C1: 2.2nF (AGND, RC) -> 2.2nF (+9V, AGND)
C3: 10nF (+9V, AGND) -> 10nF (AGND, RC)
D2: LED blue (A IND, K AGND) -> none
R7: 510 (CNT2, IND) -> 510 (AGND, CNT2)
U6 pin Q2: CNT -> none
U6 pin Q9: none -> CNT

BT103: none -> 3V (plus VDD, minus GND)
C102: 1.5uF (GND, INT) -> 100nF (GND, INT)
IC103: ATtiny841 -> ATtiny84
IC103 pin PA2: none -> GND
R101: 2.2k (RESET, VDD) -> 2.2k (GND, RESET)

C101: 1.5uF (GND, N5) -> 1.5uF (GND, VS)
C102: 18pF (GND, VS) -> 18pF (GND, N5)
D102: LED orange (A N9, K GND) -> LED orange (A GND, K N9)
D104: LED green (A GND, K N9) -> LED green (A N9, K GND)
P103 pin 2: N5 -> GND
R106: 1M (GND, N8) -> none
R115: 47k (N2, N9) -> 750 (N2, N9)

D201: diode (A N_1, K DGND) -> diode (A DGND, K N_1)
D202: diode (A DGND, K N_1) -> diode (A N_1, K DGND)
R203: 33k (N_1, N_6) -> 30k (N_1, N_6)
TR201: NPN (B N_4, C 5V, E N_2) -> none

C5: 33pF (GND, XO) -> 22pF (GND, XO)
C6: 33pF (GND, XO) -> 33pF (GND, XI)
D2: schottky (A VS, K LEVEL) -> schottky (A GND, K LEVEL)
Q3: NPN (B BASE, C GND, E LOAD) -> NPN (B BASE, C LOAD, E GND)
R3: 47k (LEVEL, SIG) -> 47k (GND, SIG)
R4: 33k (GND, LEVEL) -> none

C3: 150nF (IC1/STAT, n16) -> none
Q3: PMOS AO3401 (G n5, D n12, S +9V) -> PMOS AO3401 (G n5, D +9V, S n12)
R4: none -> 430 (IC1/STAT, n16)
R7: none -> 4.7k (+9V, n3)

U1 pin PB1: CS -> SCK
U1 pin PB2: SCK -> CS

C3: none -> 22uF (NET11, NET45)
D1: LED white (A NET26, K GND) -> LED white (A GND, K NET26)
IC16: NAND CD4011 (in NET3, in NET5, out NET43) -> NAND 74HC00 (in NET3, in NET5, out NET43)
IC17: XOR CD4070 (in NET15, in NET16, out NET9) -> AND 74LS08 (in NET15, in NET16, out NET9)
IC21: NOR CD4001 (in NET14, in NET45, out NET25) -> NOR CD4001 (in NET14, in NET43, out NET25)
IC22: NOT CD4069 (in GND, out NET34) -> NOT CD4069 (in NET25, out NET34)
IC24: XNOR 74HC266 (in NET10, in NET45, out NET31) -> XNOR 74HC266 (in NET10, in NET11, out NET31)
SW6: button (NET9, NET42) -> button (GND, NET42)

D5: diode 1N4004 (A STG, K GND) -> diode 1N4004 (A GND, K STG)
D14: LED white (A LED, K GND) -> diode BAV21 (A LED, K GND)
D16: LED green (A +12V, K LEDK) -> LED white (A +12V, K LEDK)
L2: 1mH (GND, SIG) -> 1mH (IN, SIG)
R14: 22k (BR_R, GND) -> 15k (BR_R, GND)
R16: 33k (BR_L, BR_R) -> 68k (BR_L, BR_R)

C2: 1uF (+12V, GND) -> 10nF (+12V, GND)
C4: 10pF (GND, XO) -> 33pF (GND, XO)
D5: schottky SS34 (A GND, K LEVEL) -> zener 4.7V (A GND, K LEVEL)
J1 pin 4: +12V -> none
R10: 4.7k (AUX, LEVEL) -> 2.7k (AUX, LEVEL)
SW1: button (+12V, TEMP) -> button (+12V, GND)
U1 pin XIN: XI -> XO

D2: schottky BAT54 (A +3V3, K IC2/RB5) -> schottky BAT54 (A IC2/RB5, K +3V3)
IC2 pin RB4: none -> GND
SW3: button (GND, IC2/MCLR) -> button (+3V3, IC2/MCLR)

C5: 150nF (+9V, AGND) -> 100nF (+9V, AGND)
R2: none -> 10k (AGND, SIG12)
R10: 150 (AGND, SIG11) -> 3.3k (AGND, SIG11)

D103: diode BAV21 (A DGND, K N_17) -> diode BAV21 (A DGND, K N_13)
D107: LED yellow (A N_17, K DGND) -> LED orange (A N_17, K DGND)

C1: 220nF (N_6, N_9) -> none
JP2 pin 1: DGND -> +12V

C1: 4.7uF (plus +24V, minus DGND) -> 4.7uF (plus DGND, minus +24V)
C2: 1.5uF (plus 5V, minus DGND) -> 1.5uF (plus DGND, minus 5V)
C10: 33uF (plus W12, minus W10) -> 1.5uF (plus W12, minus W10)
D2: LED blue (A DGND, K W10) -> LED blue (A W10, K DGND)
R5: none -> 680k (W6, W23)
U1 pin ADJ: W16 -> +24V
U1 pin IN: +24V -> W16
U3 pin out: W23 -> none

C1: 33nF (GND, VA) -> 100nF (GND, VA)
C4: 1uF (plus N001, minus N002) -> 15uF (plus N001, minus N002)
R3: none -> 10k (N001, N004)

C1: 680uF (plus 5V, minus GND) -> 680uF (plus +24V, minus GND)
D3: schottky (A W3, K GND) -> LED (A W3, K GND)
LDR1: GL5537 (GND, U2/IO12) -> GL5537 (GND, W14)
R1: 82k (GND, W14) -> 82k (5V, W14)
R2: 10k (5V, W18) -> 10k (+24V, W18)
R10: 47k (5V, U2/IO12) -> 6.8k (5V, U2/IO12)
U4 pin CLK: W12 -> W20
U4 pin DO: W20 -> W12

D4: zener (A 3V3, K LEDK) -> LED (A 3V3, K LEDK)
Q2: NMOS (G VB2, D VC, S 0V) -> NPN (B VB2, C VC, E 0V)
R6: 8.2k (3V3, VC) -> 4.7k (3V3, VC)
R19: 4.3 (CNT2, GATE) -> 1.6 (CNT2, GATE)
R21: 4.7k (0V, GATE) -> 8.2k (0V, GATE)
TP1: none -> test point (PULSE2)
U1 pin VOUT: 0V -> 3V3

Problem requirements
Exactly the lines from the start of the entries through the one bearing "R203: 33k (N_1, N_6) -> 30k (N_1, N_6)" are to be output, with both ends included.

Exercise output
C1: 2.2nF (AGND, RC) -> 2.2nF (+9V, AGND)
C3: 10nF (+9V, AGND) -> 10nF (AGND, RC)
D2: LED blue (A IND, K AGND) -> none
R7: 510 (CNT2, IND) -> 510 (AGND, CNT2)
U6 pin Q2: CNT -> none
U6 pin Q9: none -> CNT

BT103: none -> 3V (plus VDD, minus GND)
C102: 1.5uF (GND, INT) -> 100nF (GND, INT)
IC103: ATtiny841 -> ATtiny84
IC103 pin PA2: none -> GND
R101: 2.2k (RESET, VDD) -> 2.2k (GND, RESET)

C101: 1.5uF (GND, N5) -> 1.5uF (GND, VS)
C102: 18pF (GND, VS) -> 18pF (GND, N5)
D102: LED orange (A N9, K GND) -> LED orange (A GND, K N9)
D104: LED green (A GND, K N9) -> LED green (A N9, K GND)
P103 pin 2: N5 -> GND
R106: 1M (GND, N8) -> none
R115: 47k (N2, N9) -> 750 (N2, N9)

D201: diode (A N_1, K DGND) -> diode (A DGND, K N_1)
D202: diode (A DGND, K N_1) -> diode (A N_1, K DGND)
R203: 33k (N_1, N_6) -> 30k (N_1, N_6)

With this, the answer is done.